Requirement: Word for word, restate the records from their first line through the line with "(231, 317) = (328, 187): black", both ends included; omit each picture.

Material provided:
__________________________________________________

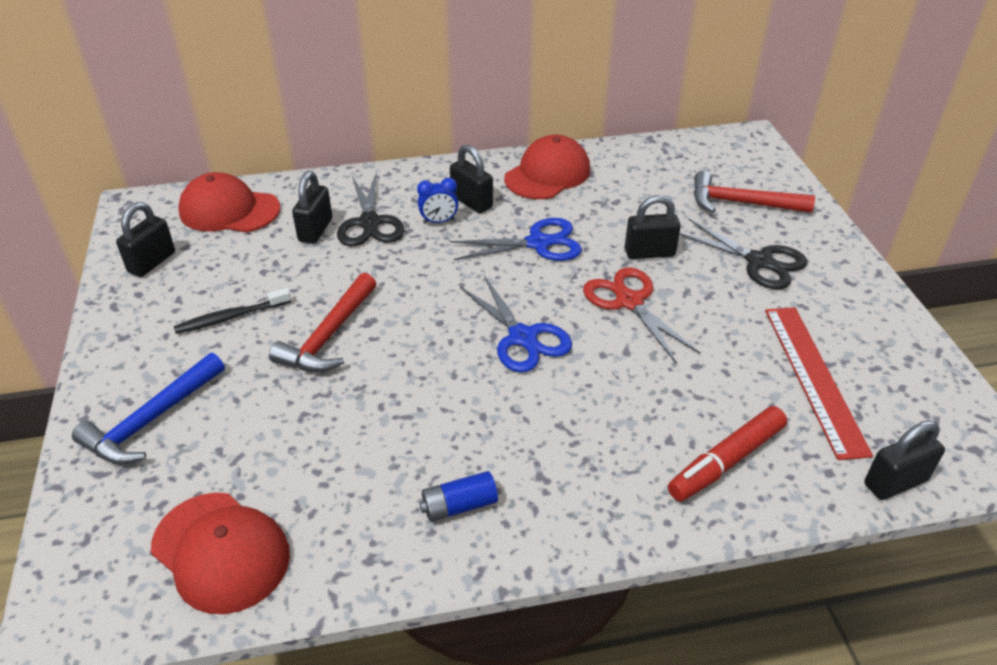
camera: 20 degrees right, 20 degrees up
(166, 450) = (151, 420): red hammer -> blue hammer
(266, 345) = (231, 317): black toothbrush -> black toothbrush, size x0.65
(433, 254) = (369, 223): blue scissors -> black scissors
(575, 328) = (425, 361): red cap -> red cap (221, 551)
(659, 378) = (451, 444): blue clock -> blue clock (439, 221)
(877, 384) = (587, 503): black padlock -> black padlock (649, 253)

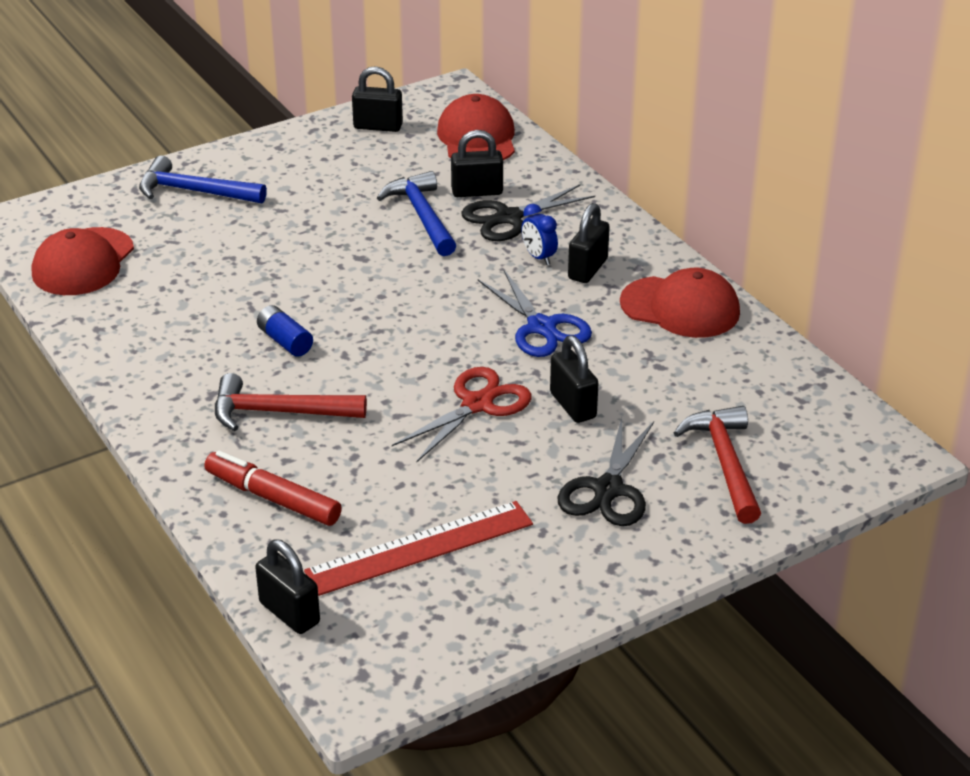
camera: 70 degrees right, 5 degrees down
(231, 317) = (328, 187): black toothbrush -> none
(329, 269) = (422, 216): none -> blue hammer
(329, 336) = (330, 242): red hammer -> red hammer (278, 412)
(459, 506) = (164, 358): blue battery -> blue battery (285, 341)
(522, 337) = (384, 348): blue scissors -> none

__________________________________________________

Solution to this task:
camera: 20 degrees right, 20 degrees up
(166, 450) = (151, 420): red hammer -> blue hammer
(266, 345) = (231, 317): black toothbrush -> black toothbrush, size x0.65
(433, 254) = (369, 223): blue scissors -> black scissors
(575, 328) = (425, 361): red cap -> red cap (221, 551)
(659, 378) = (451, 444): blue clock -> blue clock (439, 221)
(877, 384) = (587, 503): black padlock -> black padlock (649, 253)

camera: 70 degrees right, 5 degrees down
(231, 317) = (328, 187): black toothbrush -> none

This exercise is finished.